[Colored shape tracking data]
------

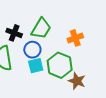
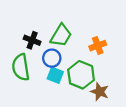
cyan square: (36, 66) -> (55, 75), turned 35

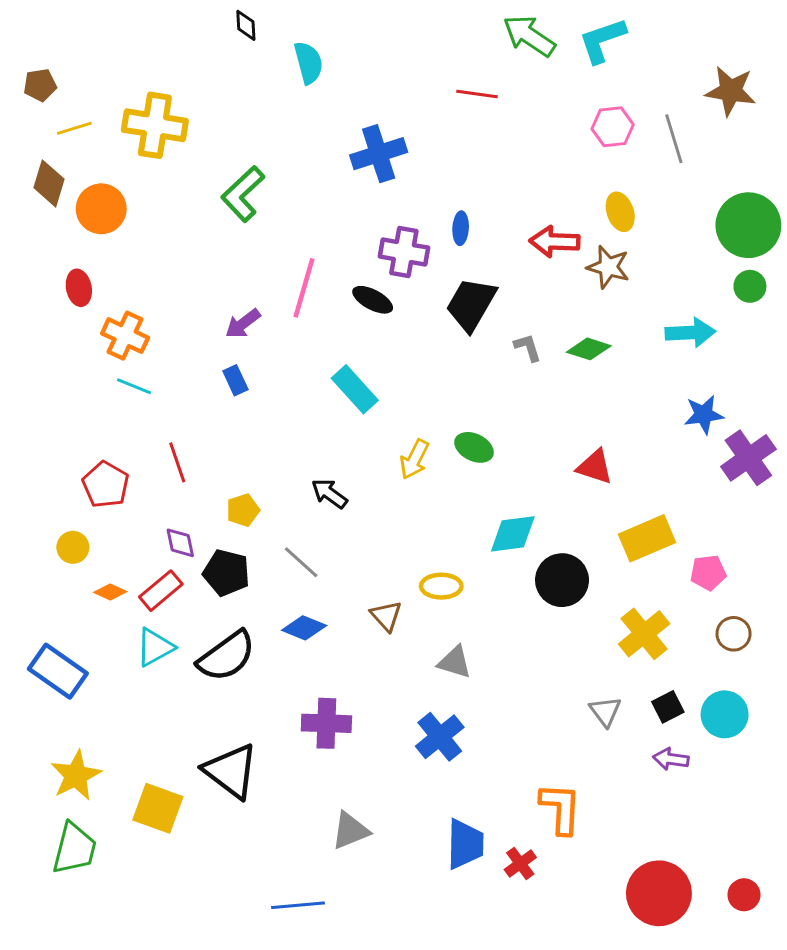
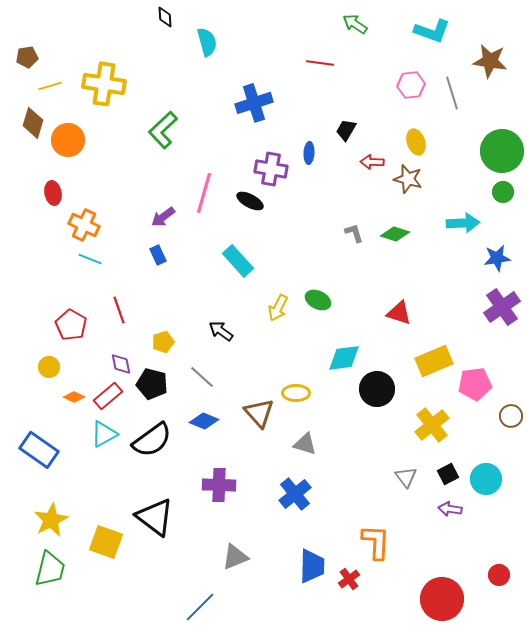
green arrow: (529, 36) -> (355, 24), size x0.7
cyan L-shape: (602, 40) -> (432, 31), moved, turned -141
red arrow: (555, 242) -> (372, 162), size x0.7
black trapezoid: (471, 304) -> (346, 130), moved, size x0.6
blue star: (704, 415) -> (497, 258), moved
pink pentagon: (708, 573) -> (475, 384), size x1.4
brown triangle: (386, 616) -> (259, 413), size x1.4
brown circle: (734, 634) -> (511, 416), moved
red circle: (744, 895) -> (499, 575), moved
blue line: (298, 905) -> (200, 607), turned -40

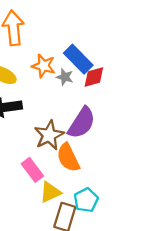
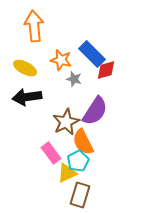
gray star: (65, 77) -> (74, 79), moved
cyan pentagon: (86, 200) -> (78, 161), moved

------

Search the entries above for the string "cyan". Copy each line that holds it.

■ Task result ■
cyan square: (36, 66) -> (55, 75), turned 35
cyan L-shape: (602, 40) -> (432, 31), moved, turned -141
cyan pentagon: (86, 200) -> (78, 161), moved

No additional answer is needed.